» **Data supplied**
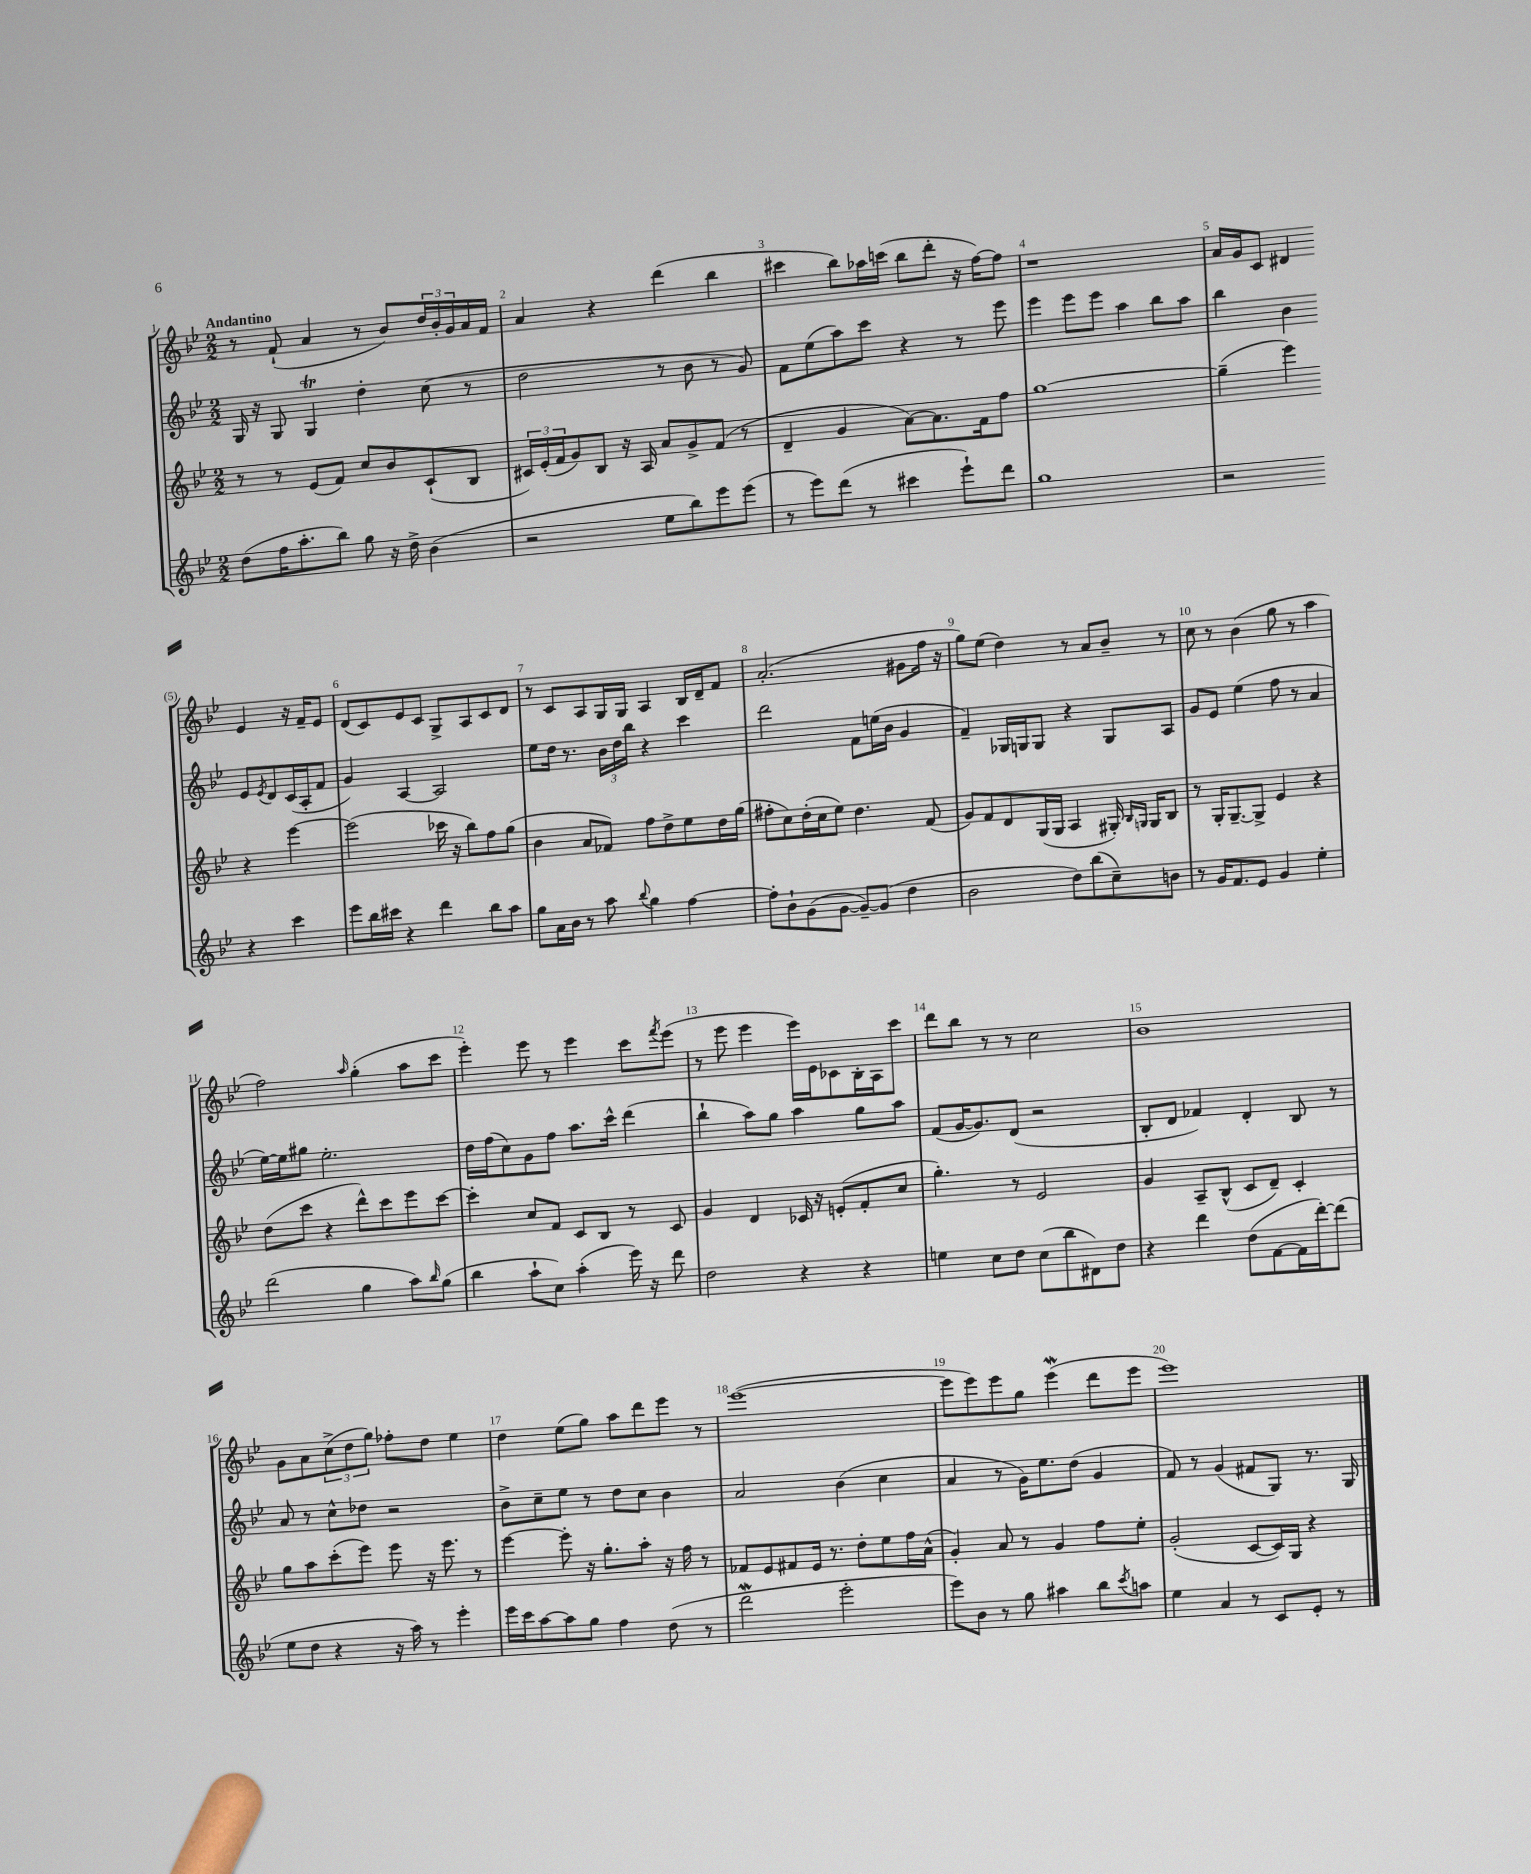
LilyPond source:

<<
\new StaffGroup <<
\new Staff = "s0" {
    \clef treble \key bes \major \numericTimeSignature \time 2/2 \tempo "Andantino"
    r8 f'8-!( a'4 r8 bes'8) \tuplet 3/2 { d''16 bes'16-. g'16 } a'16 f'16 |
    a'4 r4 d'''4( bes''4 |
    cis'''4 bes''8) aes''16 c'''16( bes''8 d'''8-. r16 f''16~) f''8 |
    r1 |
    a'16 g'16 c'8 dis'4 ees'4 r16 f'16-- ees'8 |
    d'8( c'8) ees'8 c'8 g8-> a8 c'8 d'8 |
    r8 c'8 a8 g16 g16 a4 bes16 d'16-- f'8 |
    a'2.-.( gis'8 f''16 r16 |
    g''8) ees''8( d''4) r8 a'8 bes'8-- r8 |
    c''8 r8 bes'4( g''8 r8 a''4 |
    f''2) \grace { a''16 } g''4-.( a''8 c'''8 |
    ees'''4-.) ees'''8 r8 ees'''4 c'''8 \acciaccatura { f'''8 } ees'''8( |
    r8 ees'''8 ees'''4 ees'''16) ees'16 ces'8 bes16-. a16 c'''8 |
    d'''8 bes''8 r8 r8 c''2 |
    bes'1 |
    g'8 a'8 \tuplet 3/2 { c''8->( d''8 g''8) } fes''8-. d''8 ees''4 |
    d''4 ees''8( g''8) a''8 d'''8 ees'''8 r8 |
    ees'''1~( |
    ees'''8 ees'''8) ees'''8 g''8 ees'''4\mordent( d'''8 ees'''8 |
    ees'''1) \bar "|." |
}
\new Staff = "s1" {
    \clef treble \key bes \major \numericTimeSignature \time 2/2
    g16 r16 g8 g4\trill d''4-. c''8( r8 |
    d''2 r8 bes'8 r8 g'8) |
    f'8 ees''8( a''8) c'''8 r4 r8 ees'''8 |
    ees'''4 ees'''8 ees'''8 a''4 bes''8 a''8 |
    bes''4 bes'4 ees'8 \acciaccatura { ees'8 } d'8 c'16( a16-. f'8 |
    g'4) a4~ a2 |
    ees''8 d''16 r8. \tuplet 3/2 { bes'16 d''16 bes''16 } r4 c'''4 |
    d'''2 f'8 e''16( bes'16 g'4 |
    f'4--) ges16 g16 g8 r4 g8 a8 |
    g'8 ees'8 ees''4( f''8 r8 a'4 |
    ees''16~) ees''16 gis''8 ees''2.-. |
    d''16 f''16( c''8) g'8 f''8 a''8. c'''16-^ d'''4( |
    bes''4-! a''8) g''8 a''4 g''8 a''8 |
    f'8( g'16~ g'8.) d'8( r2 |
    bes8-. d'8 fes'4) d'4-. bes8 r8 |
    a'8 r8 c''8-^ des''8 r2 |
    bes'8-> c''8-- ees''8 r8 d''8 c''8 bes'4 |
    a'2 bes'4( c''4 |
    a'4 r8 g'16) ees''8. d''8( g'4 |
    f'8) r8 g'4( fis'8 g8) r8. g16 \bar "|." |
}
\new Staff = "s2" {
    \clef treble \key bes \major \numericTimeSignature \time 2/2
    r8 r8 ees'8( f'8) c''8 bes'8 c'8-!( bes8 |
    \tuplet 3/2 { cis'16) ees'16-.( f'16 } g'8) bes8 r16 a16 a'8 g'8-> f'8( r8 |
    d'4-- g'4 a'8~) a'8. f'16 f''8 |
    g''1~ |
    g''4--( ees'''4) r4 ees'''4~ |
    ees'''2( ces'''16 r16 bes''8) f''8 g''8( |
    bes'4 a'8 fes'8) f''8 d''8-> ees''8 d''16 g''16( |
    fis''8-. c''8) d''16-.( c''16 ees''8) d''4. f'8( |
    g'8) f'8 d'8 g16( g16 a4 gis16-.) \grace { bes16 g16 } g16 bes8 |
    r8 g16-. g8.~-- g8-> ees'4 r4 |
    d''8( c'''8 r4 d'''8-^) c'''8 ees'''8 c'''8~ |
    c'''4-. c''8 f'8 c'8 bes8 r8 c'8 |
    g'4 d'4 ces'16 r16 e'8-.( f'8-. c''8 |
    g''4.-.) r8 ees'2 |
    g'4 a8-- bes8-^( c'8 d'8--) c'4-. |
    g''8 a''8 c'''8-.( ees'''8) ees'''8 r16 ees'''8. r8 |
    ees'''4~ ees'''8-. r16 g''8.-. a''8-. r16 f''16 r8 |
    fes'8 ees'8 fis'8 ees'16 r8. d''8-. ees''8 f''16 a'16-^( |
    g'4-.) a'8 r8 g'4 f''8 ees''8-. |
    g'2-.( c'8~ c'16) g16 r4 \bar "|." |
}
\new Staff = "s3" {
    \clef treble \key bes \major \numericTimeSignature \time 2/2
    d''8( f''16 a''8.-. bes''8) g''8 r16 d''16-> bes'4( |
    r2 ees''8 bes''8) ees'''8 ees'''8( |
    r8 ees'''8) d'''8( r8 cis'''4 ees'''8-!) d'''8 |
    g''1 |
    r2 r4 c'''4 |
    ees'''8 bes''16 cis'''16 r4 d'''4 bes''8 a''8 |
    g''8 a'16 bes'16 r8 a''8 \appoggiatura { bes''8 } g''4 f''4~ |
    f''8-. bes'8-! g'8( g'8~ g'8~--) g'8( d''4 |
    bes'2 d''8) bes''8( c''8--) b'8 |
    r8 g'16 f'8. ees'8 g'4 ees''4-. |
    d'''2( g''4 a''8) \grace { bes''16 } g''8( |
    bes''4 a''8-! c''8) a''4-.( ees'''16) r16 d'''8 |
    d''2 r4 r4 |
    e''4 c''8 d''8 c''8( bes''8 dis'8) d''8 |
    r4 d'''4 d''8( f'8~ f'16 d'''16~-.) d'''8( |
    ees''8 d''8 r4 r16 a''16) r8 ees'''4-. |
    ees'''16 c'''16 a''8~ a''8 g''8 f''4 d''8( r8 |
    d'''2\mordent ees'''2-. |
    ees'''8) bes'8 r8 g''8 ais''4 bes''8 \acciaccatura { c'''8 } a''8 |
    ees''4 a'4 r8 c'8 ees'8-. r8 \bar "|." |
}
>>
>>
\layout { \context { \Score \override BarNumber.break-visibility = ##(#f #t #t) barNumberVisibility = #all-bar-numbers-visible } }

» **Given request**
Which lines in the data above contain the string "mordent" with matching case? Extract each one in full.

» **Problem solution**
    ees'''8 ees'''8) ees'''8 g''8 ees'''4\mordent( d'''8 ees'''8 |
    d'''2\mordent ees'''2-. |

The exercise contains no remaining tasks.